##### STORED DATA

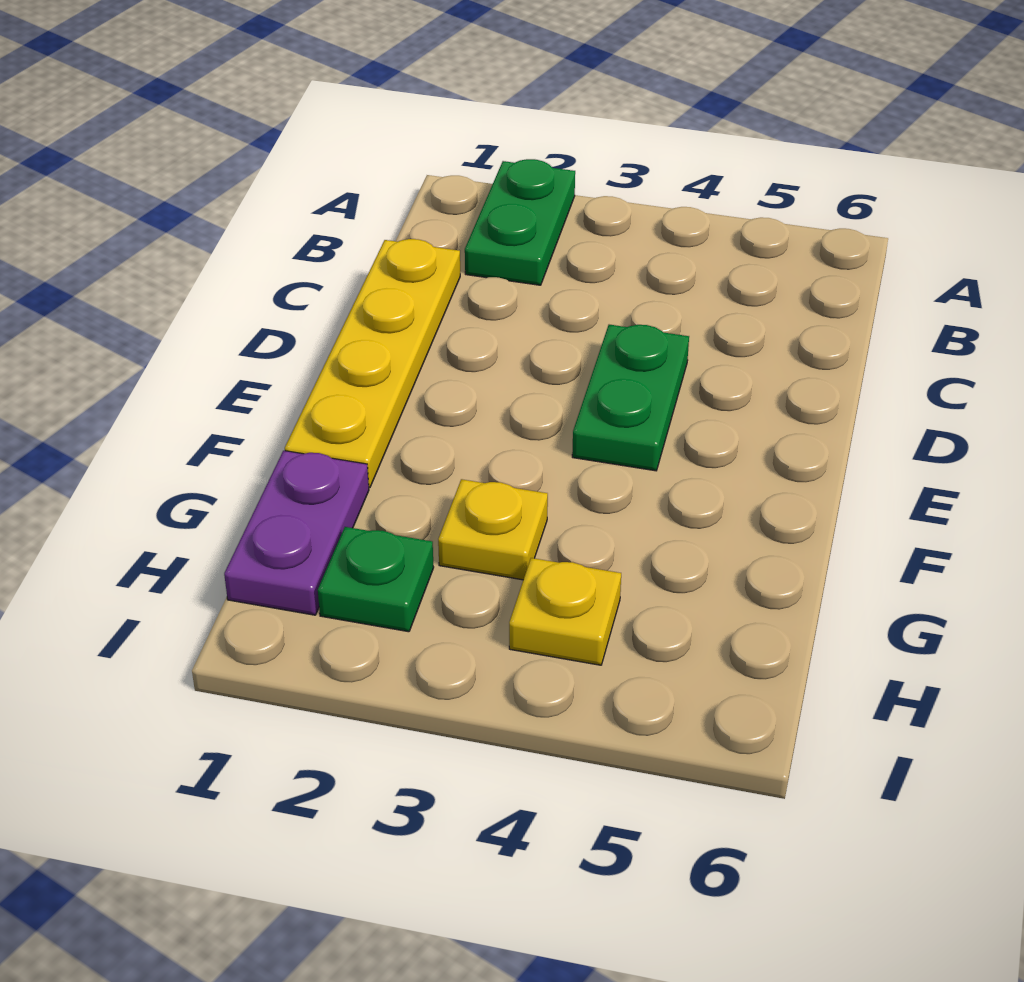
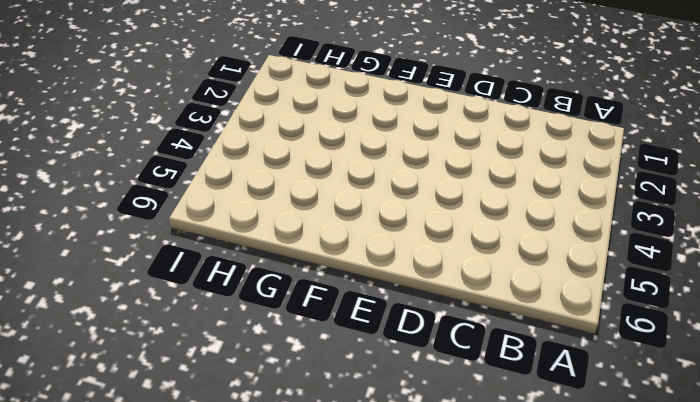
none -> green plate A2:B2 level 1
none -> yellow plate C1:F1 level 1

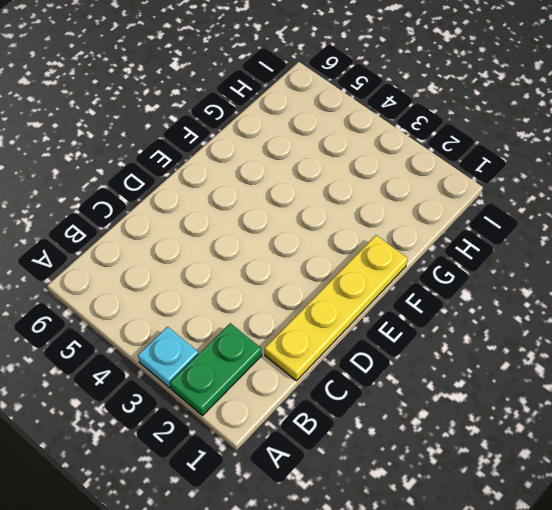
cyan plate A3 level 1 -> none
none -> green plate D4:E4 level 1
none -> purple plate G1:H1 level 1

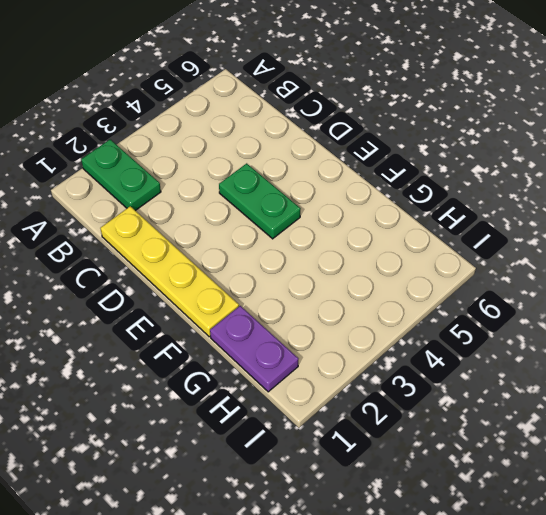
none -> yellow plate G3 level 1
none -> green plate H2 level 1

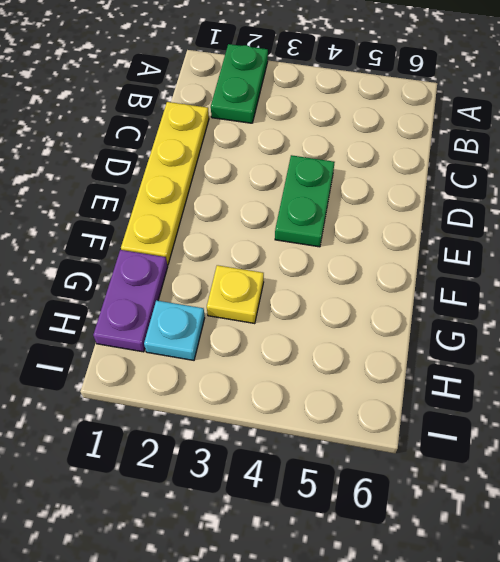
cyan plate H2 level 1 -> green plate H2 level 1
none -> yellow plate H4 level 1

##########

PROBLEM REQUIREMENTS » Repeat word for word the lines above, from the first entry through the line containing "none -> green plate H2 level 1", with both ends kept and the pictures dropped.

ANSWER SECTION »
none -> green plate A2:B2 level 1
none -> yellow plate C1:F1 level 1

cyan plate A3 level 1 -> none
none -> green plate D4:E4 level 1
none -> purple plate G1:H1 level 1

none -> yellow plate G3 level 1
none -> green plate H2 level 1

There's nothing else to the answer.